In the entries below, find each line with the word "none" and return it.

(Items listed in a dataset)
────────────────────────────────────────
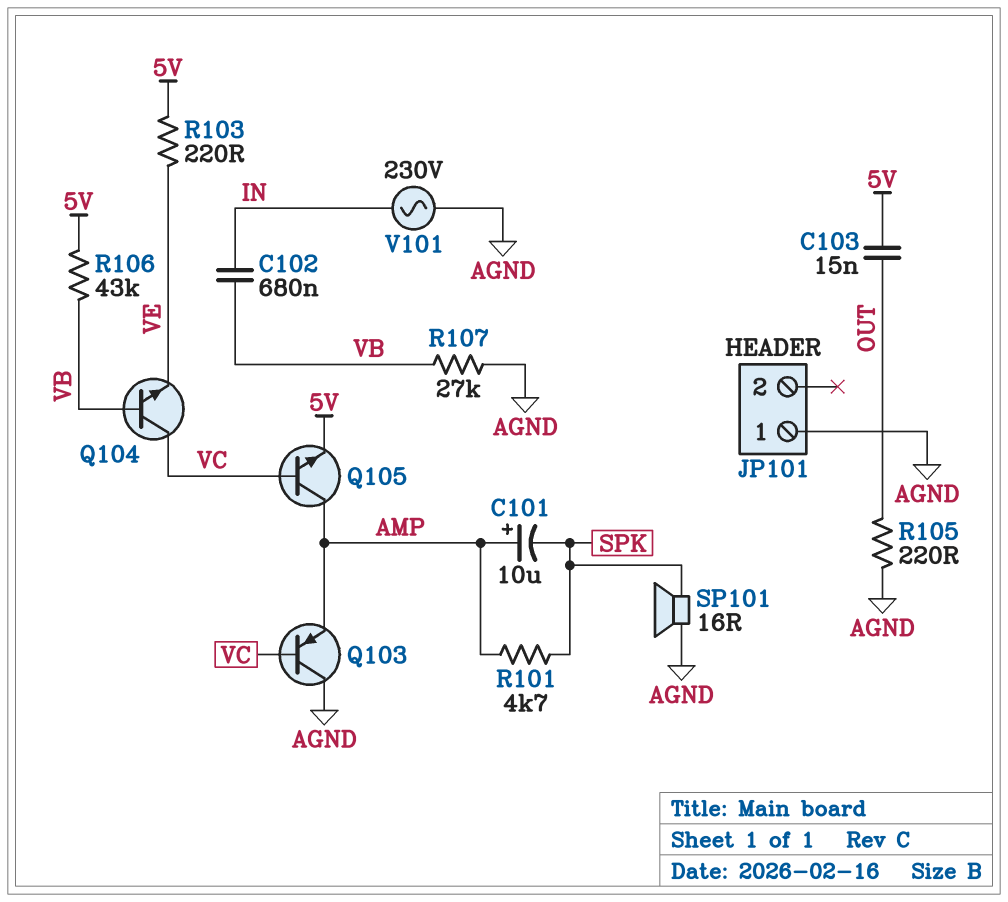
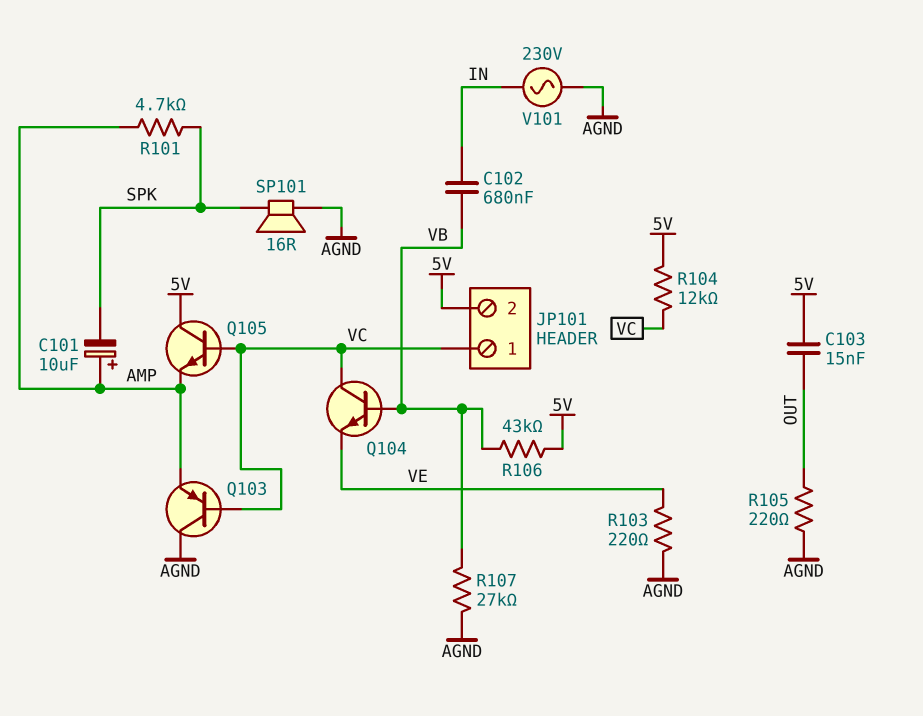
JP101 pin 1: AGND -> VC
JP101 pin 2: none -> 5V
Q105: NPN (B VC, C AMP, E 5V) -> NPN (B VC, C 5V, E AMP)
R103: 220 (5V, VE) -> 220 (AGND, VE)
R104: none -> 12k (5V, VC)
────────────────────────────────────────
OUTPUT FOR THIS EXERCISE.
JP101 pin 2: none -> 5V
R104: none -> 12k (5V, VC)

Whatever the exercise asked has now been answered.